[EXERCISE MATERIAL Boundary: Start]
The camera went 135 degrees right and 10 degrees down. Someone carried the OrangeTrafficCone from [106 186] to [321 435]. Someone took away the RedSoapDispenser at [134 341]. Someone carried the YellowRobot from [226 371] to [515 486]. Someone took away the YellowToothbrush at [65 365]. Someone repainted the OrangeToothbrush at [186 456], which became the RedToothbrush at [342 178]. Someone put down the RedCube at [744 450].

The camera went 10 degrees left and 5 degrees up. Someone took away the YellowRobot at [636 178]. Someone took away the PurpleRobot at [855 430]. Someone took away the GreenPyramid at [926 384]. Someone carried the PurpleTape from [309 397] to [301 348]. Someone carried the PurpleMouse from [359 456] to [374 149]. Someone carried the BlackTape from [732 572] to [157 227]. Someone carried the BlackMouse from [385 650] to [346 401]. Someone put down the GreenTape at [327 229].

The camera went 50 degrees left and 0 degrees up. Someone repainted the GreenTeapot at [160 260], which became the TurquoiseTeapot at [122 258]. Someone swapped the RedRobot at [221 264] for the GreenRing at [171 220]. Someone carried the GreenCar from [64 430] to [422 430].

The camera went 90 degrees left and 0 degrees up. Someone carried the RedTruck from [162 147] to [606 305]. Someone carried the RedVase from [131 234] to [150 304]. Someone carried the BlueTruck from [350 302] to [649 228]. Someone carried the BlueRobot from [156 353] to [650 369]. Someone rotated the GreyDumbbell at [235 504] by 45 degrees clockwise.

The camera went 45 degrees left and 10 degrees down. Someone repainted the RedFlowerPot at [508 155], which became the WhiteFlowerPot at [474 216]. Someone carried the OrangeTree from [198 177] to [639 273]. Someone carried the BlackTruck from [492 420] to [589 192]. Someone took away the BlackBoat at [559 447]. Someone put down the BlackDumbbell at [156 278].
[EXERCISE MATERIAL Boundary: End]
EXERCISE DIRECTIONS: Write out the records once more, precisely as they stand.

PROBLEM SOLUTION:
The camera went 135 degrees right and 10 degrees down. Someone carried the OrangeTrafficCone from [106 186] to [321 435]. Someone took away the RedSoapDispenser at [134 341]. Someone carried the YellowRobot from [226 371] to [515 486]. Someone took away the YellowToothbrush at [65 365]. Someone repainted the OrangeToothbrush at [186 456], which became the RedToothbrush at [342 178]. Someone put down the RedCube at [744 450].

The camera went 10 degrees left and 5 degrees up. Someone took away the YellowRobot at [636 178]. Someone took away the PurpleRobot at [855 430]. Someone took away the GreenPyramid at [926 384]. Someone carried the PurpleTape from [309 397] to [301 348]. Someone carried the PurpleMouse from [359 456] to [374 149]. Someone carried the BlackTape from [732 572] to [157 227]. Someone carried the BlackMouse from [385 650] to [346 401]. Someone put down the GreenTape at [327 229].

The camera went 50 degrees left and 0 degrees up. Someone repainted the GreenTeapot at [160 260], which became the TurquoiseTeapot at [122 258]. Someone swapped the RedRobot at [221 264] for the GreenRing at [171 220]. Someone carried the GreenCar from [64 430] to [422 430].

The camera went 90 degrees left and 0 degrees up. Someone carried the RedTruck from [162 147] to [606 305]. Someone carried the RedVase from [131 234] to [150 304]. Someone carried the BlueTruck from [350 302] to [649 228]. Someone carried the BlueRobot from [156 353] to [650 369]. Someone rotated the GreyDumbbell at [235 504] by 45 degrees clockwise.

The camera went 45 degrees left and 10 degrees down. Someone repainted the RedFlowerPot at [508 155], which became the WhiteFlowerPot at [474 216]. Someone carried the OrangeTree from [198 177] to [639 273]. Someone carried the BlackTruck from [492 420] to [589 192]. Someone took away the BlackBoat at [559 447]. Someone put down the BlackDumbbell at [156 278].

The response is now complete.